#### EXTRACTED RECORDS

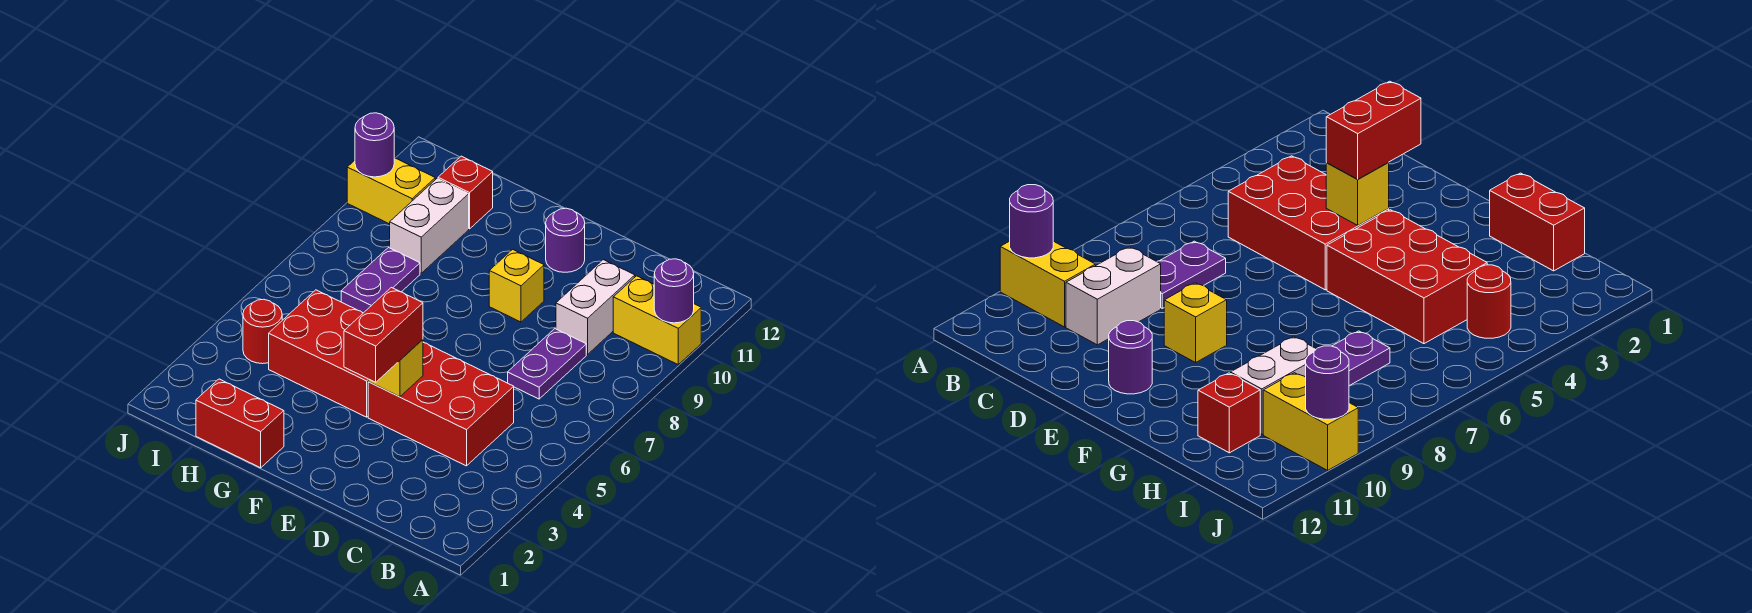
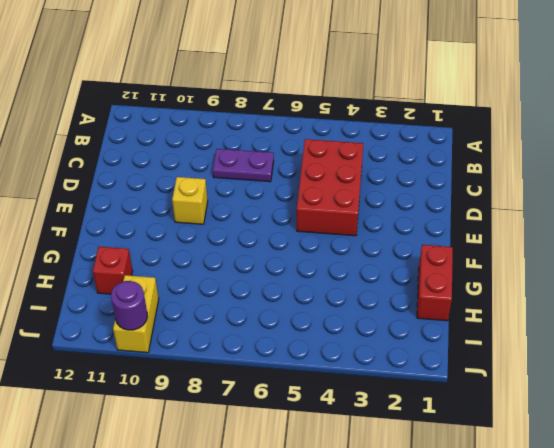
none -> yellow brick A10:B10 level 1
none -> white brick C9:C10 level 1
none -> purple round brick E11 level 1

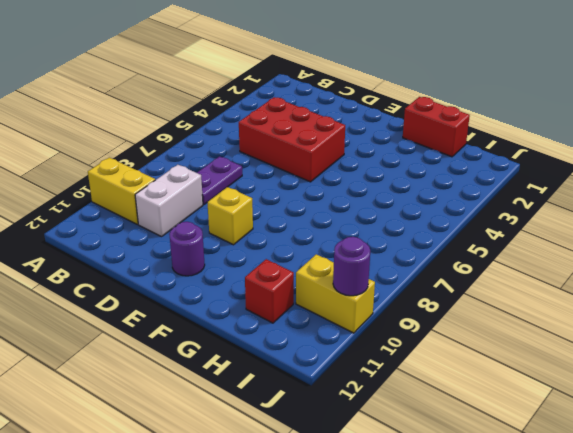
none -> red brick F4:H5 level 1
none -> purple plate H7:H8 level 1
none -> white brick H9:H10 level 1

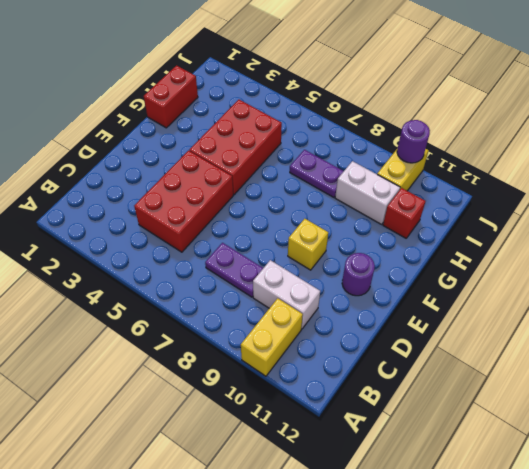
none -> red round brick I4 level 1
none -> purple round brick A10 level 2
none -> yellow brick E4 level 2

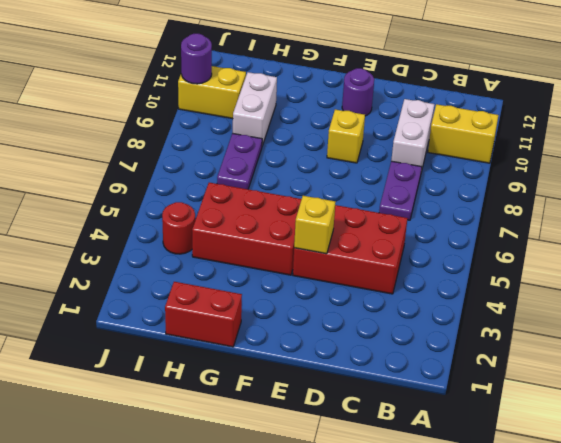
none -> red brick H11 level 1
none -> purple round brick A10 level 2
none -> red brick E3:E4 level 3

########

GOAL OF THE EXERCISE:
Return the listing above word for word, with the pictures removed.

RESULT FOR THIS TASK:
none -> yellow brick A10:B10 level 1
none -> white brick C9:C10 level 1
none -> purple round brick E11 level 1

none -> red brick F4:H5 level 1
none -> purple plate H7:H8 level 1
none -> white brick H9:H10 level 1

none -> red round brick I4 level 1
none -> purple round brick A10 level 2
none -> yellow brick E4 level 2

none -> red brick H11 level 1
none -> purple round brick A10 level 2
none -> red brick E3:E4 level 3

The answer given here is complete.